* _Directions_
Word for word, restate every entry shown below.

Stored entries

• • •

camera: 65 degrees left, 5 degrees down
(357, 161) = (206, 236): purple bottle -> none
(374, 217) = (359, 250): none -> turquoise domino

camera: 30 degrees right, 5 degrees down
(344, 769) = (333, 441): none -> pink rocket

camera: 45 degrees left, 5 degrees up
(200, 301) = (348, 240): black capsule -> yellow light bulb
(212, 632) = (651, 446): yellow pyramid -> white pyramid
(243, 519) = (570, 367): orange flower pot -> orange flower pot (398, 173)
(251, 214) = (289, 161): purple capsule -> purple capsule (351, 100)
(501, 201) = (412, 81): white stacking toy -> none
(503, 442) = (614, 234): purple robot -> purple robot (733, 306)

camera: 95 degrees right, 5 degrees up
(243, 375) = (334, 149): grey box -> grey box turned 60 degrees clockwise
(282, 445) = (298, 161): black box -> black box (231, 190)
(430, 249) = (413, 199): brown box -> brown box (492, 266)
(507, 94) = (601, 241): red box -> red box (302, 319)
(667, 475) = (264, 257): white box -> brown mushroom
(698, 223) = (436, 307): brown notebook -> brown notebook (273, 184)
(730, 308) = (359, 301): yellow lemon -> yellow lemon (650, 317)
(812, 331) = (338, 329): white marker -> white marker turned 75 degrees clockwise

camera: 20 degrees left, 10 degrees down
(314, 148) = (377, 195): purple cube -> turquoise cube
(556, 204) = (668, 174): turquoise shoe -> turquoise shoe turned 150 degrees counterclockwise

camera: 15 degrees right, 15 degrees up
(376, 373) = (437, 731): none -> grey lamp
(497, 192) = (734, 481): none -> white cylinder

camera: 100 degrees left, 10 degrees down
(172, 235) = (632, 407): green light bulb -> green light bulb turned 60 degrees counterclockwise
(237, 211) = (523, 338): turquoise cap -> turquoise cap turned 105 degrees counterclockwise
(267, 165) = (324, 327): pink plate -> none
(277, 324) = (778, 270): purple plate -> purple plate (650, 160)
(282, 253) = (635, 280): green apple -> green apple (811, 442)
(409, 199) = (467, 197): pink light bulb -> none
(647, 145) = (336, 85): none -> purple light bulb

• • •

* _Output_
camera: 65 degrees left, 5 degrees down
(357, 161) = (206, 236): purple bottle -> none
(374, 217) = (359, 250): none -> turquoise domino

camera: 30 degrees right, 5 degrees down
(344, 769) = (333, 441): none -> pink rocket

camera: 45 degrees left, 5 degrees up
(200, 301) = (348, 240): black capsule -> yellow light bulb
(212, 632) = (651, 446): yellow pyramid -> white pyramid
(243, 519) = (570, 367): orange flower pot -> orange flower pot (398, 173)
(251, 214) = (289, 161): purple capsule -> purple capsule (351, 100)
(501, 201) = (412, 81): white stacking toy -> none
(503, 442) = (614, 234): purple robot -> purple robot (733, 306)

camera: 95 degrees right, 5 degrees up
(243, 375) = (334, 149): grey box -> grey box turned 60 degrees clockwise
(282, 445) = (298, 161): black box -> black box (231, 190)
(430, 249) = (413, 199): brown box -> brown box (492, 266)
(507, 94) = (601, 241): red box -> red box (302, 319)
(667, 475) = (264, 257): white box -> brown mushroom
(698, 223) = (436, 307): brown notebook -> brown notebook (273, 184)
(730, 308) = (359, 301): yellow lemon -> yellow lemon (650, 317)
(812, 331) = (338, 329): white marker -> white marker turned 75 degrees clockwise

camera: 20 degrees left, 10 degrees down
(314, 148) = (377, 195): purple cube -> turquoise cube
(556, 204) = (668, 174): turquoise shoe -> turquoise shoe turned 150 degrees counterclockwise

camera: 15 degrees right, 15 degrees up
(376, 373) = (437, 731): none -> grey lamp
(497, 192) = (734, 481): none -> white cylinder

camera: 100 degrees left, 10 degrees down
(172, 235) = (632, 407): green light bulb -> green light bulb turned 60 degrees counterclockwise
(237, 211) = (523, 338): turquoise cap -> turquoise cap turned 105 degrees counterclockwise
(267, 165) = (324, 327): pink plate -> none
(277, 324) = (778, 270): purple plate -> purple plate (650, 160)
(282, 253) = (635, 280): green apple -> green apple (811, 442)
(409, 199) = (467, 197): pink light bulb -> none
(647, 145) = (336, 85): none -> purple light bulb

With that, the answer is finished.